**Dataset excerpts**

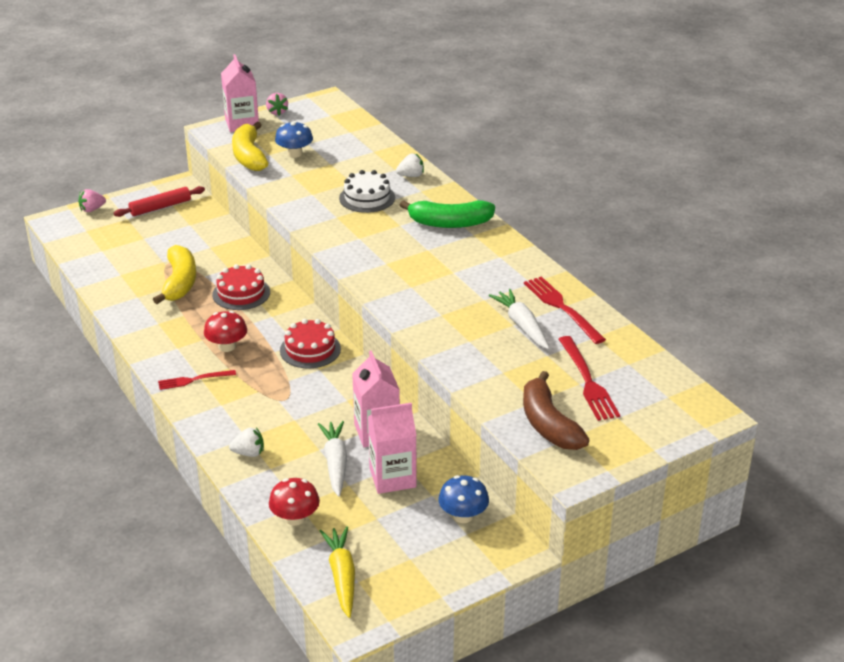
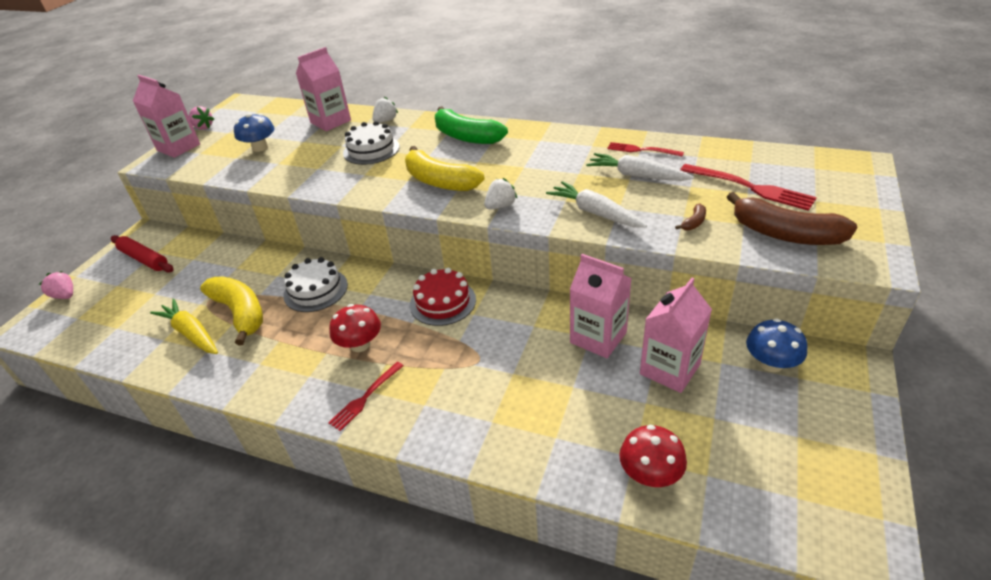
camera: 35 degrees left, 5 degrees up
(92, 209) = (65, 296): pink strawberry -> pink strawberry turned 105 degrees clockwise
(160, 207) = (144, 259): red rolling pin -> red rolling pin turned 75 degrees counterclockwise
(241, 293) = (315, 290): red cake -> white cake
(249, 156) = (217, 167): yellow banana -> yellow banana (439, 181)
(249, 453) = (515, 436): white strawberry -> white strawberry (500, 206)
(335, 463) = (605, 390): white carrot -> white carrot (595, 213)
(342, 576) = (777, 504): yellow carrot -> yellow carrot (191, 333)
(370, 155) = (330, 121): none -> pink carton
(449, 223) = (466, 137): green banana -> green banana turned 75 degrees clockwise
(501, 380) = (694, 222): none -> brown banana
(561, 307) = (641, 150): red fork -> red fork, size x0.63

**Exercise instructions**
Copy exactly the line that contains "(501, 380) = (694, 222): none -> brown banana" and all lines after it in the listing above, through the final line, and nothing else.

**Worked solution**
(501, 380) = (694, 222): none -> brown banana
(561, 307) = (641, 150): red fork -> red fork, size x0.63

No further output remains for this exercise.